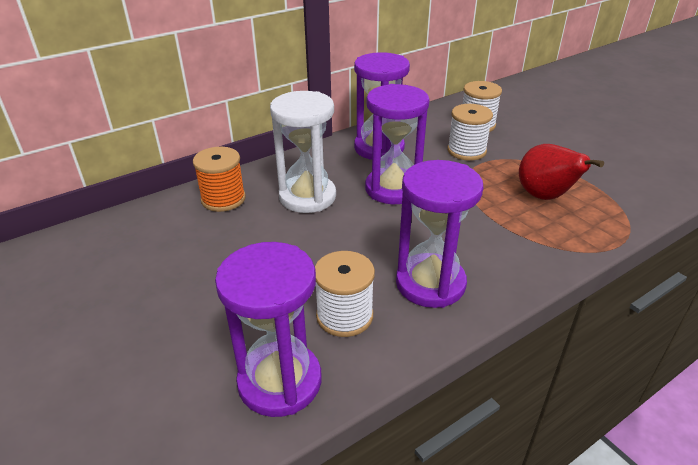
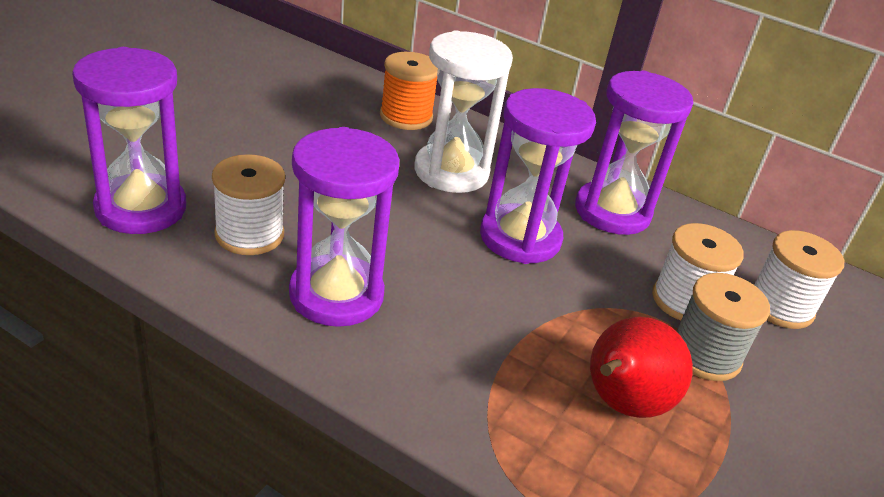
camera: 60 degrees right, 0 degrees up
(510, 159) = (705, 355): none -> grey spool

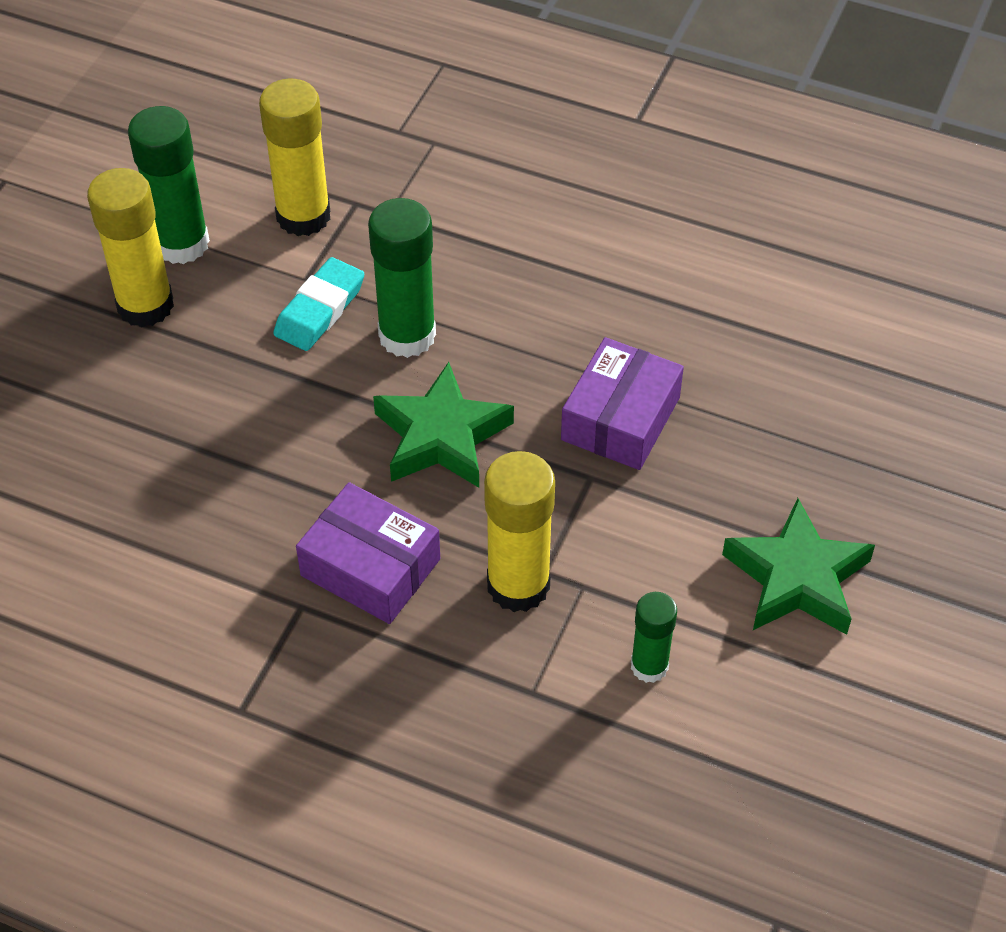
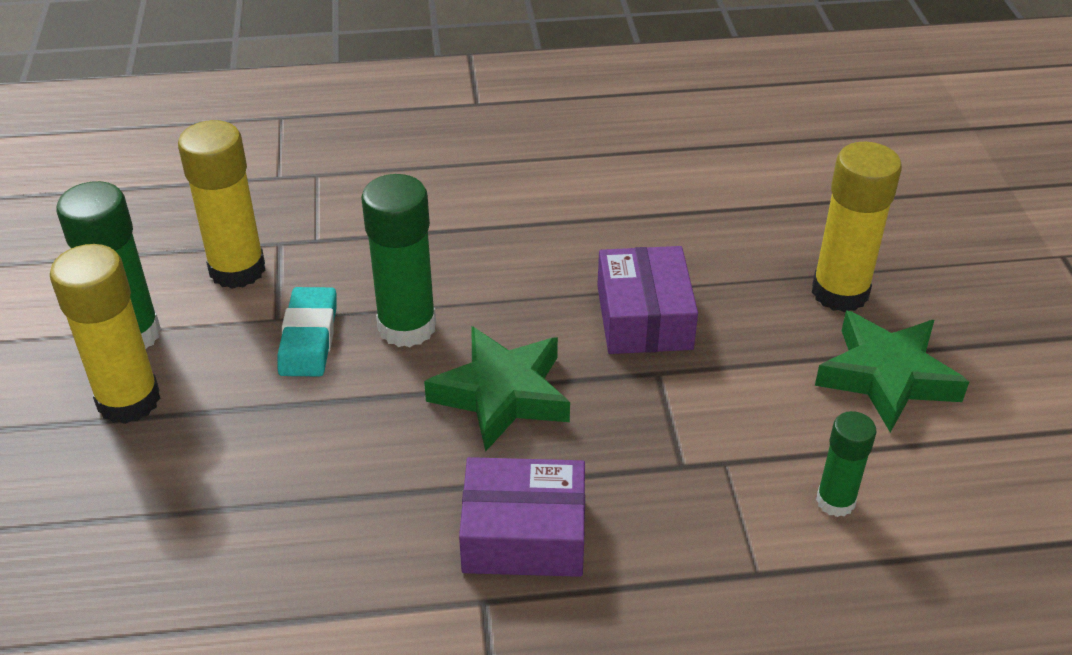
camera: 30 degrees left, 10 degrees down
(518, 585) = (669, 487): yellow glue stick -> yellow glue stick (840, 292)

--- Work item ---
When you copy the listing above, reproduce every line exactly and skip the images.

--- Solved problem ---
camera: 60 degrees right, 0 degrees up
(510, 159) = (705, 355): none -> grey spool

camera: 30 degrees left, 10 degrees down
(518, 585) = (669, 487): yellow glue stick -> yellow glue stick (840, 292)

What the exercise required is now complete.